## To do
Return all the entries exactly, keeping pictures out.

## Stored items from a collection
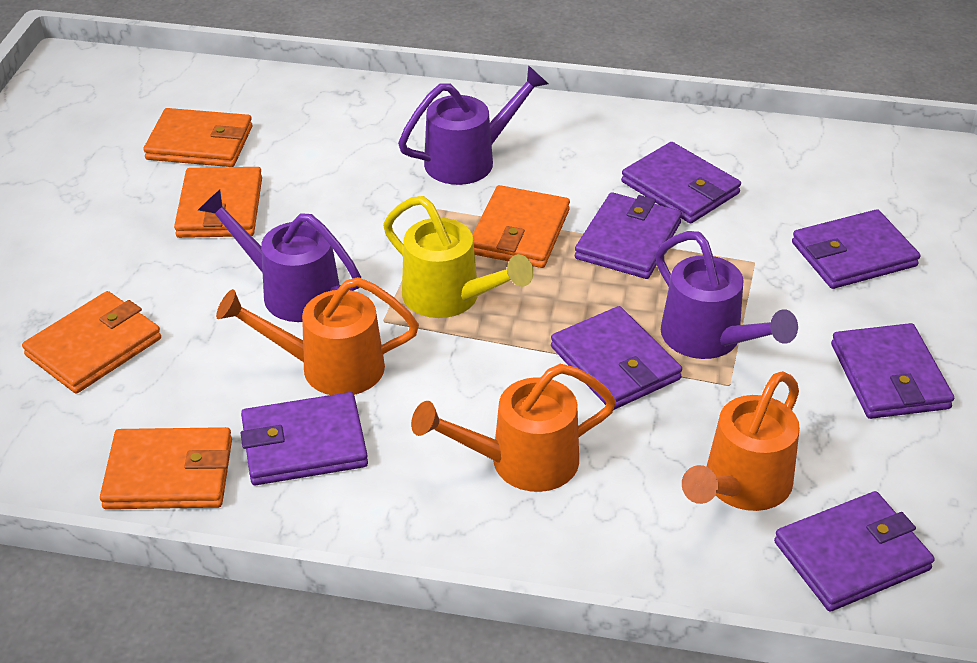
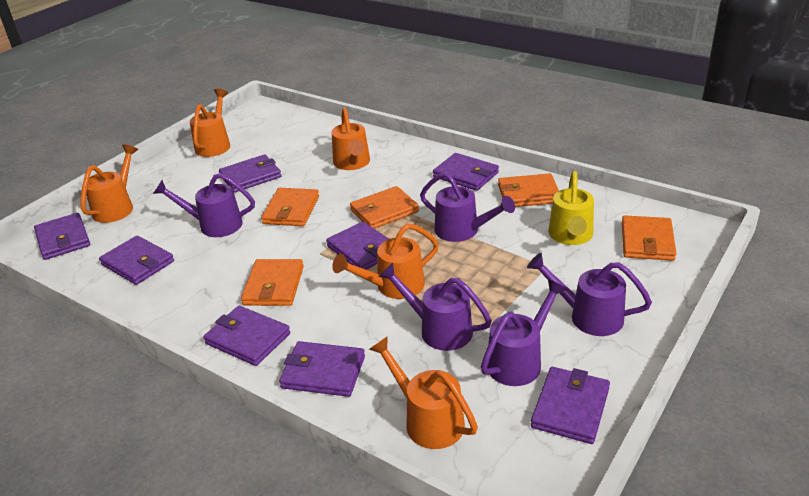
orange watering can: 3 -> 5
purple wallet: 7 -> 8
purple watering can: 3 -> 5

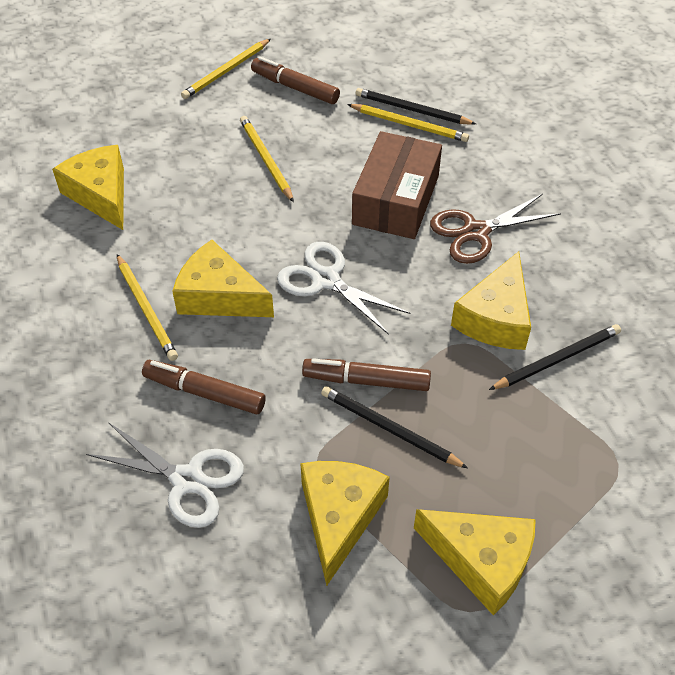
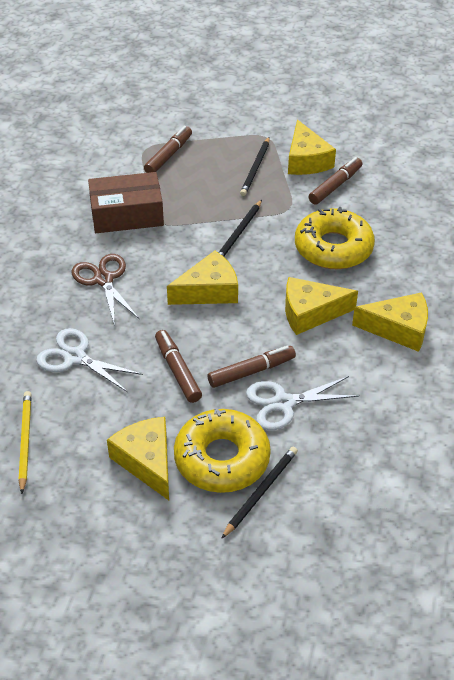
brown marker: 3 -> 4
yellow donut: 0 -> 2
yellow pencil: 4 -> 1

## Response
orange watering can: 3 -> 5
purple wallet: 7 -> 8
purple watering can: 3 -> 5

brown marker: 3 -> 4
yellow donut: 0 -> 2
yellow pencil: 4 -> 1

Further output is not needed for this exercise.